The required answer is a copy of each line in the entries below that includes "brick".

- **DATA EXTRACTS**:

════════

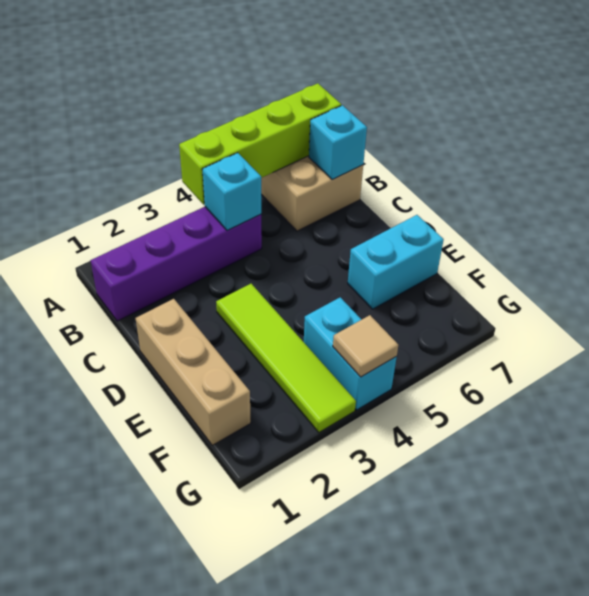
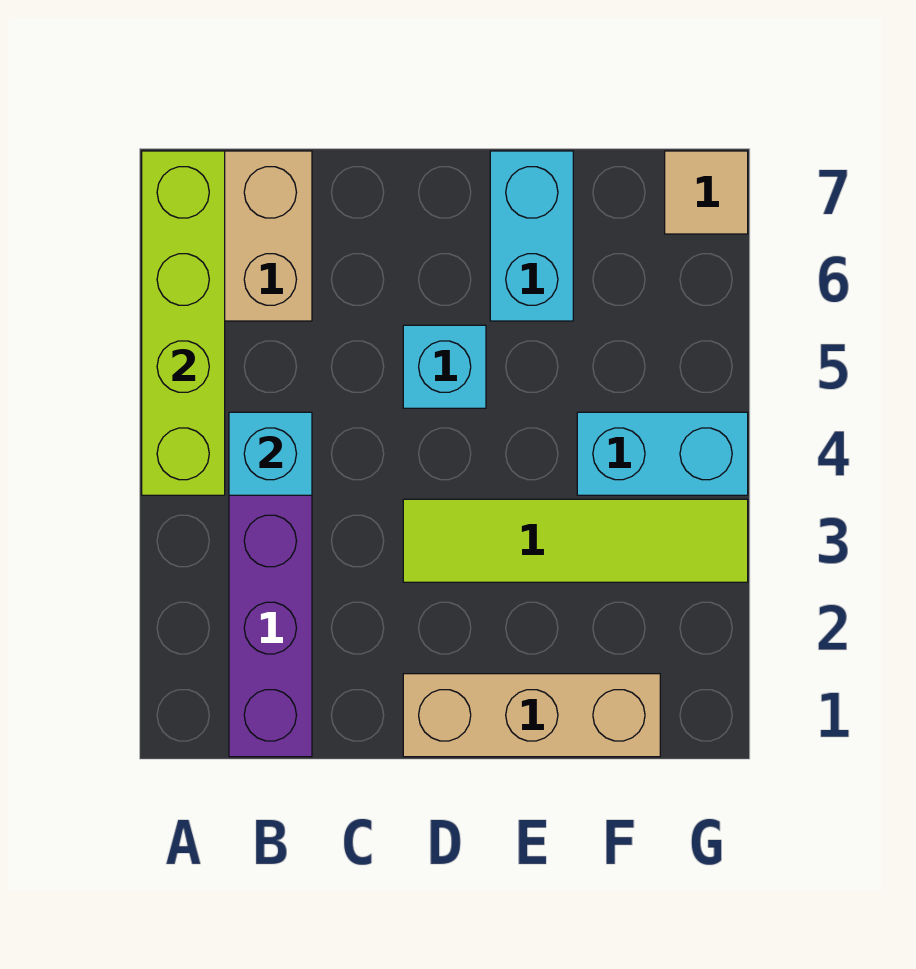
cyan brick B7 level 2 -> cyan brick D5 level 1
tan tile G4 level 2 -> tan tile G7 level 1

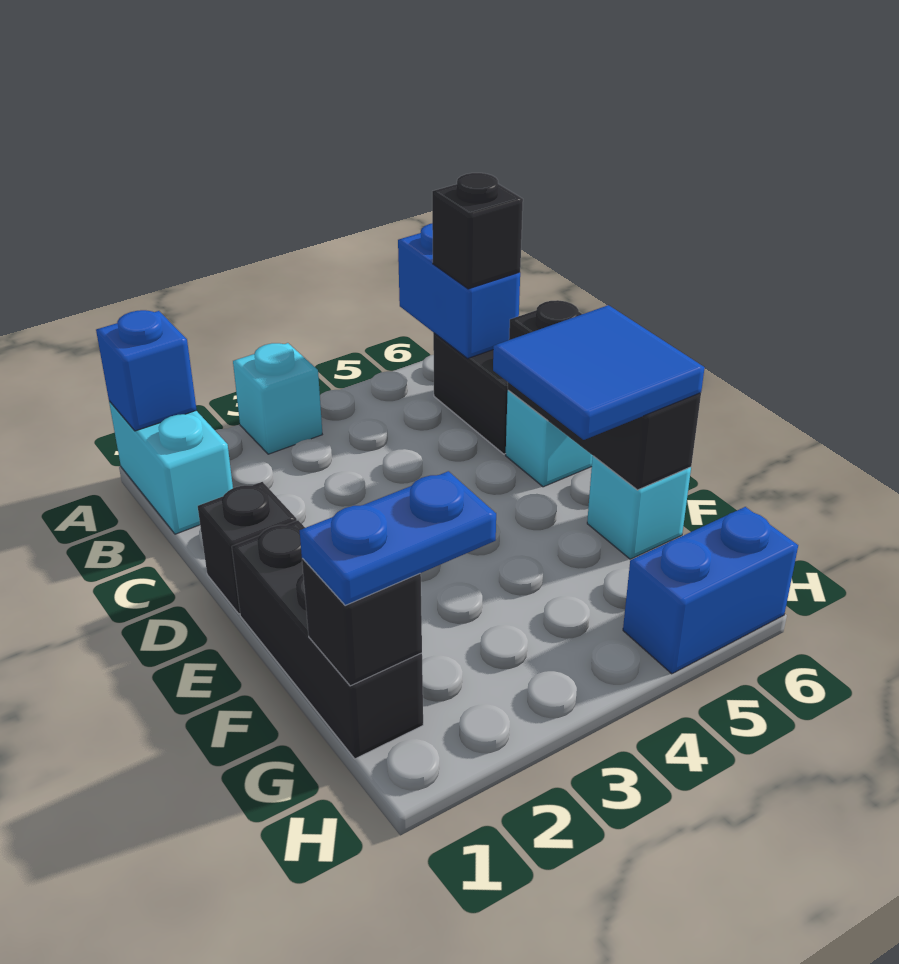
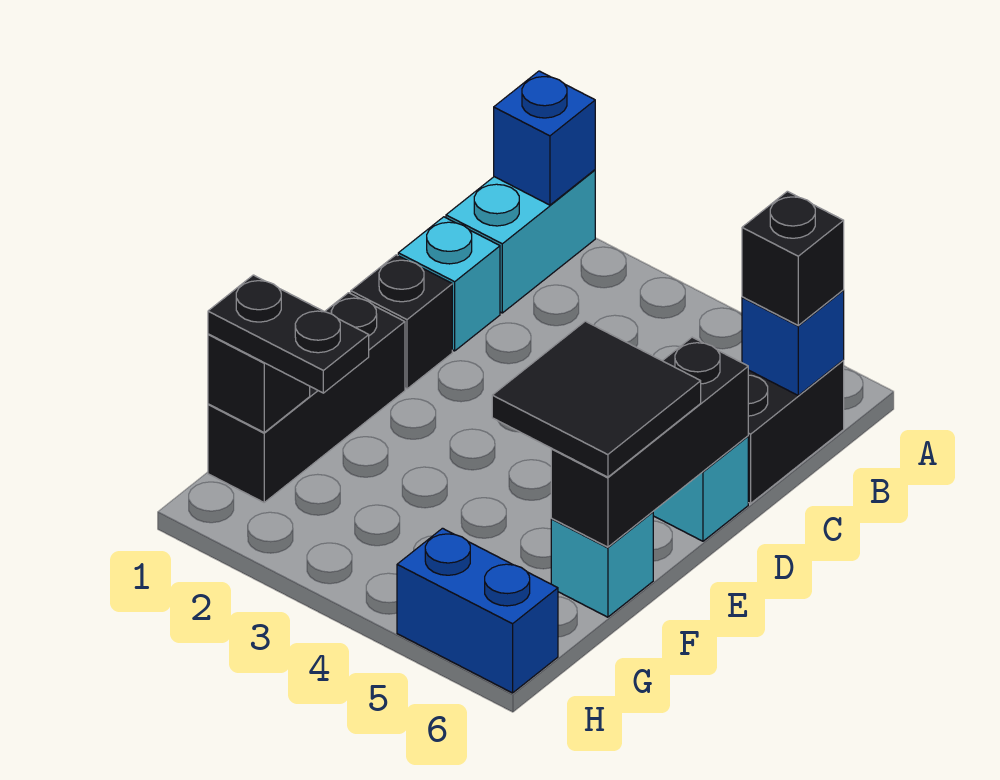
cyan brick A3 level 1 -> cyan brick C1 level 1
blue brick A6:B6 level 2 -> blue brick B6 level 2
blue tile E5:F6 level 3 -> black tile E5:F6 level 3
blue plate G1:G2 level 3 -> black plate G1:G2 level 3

════════

- **EXERCISE SOLUTION**:
cyan brick B7 level 2 -> cyan brick D5 level 1
cyan brick A3 level 1 -> cyan brick C1 level 1
blue brick A6:B6 level 2 -> blue brick B6 level 2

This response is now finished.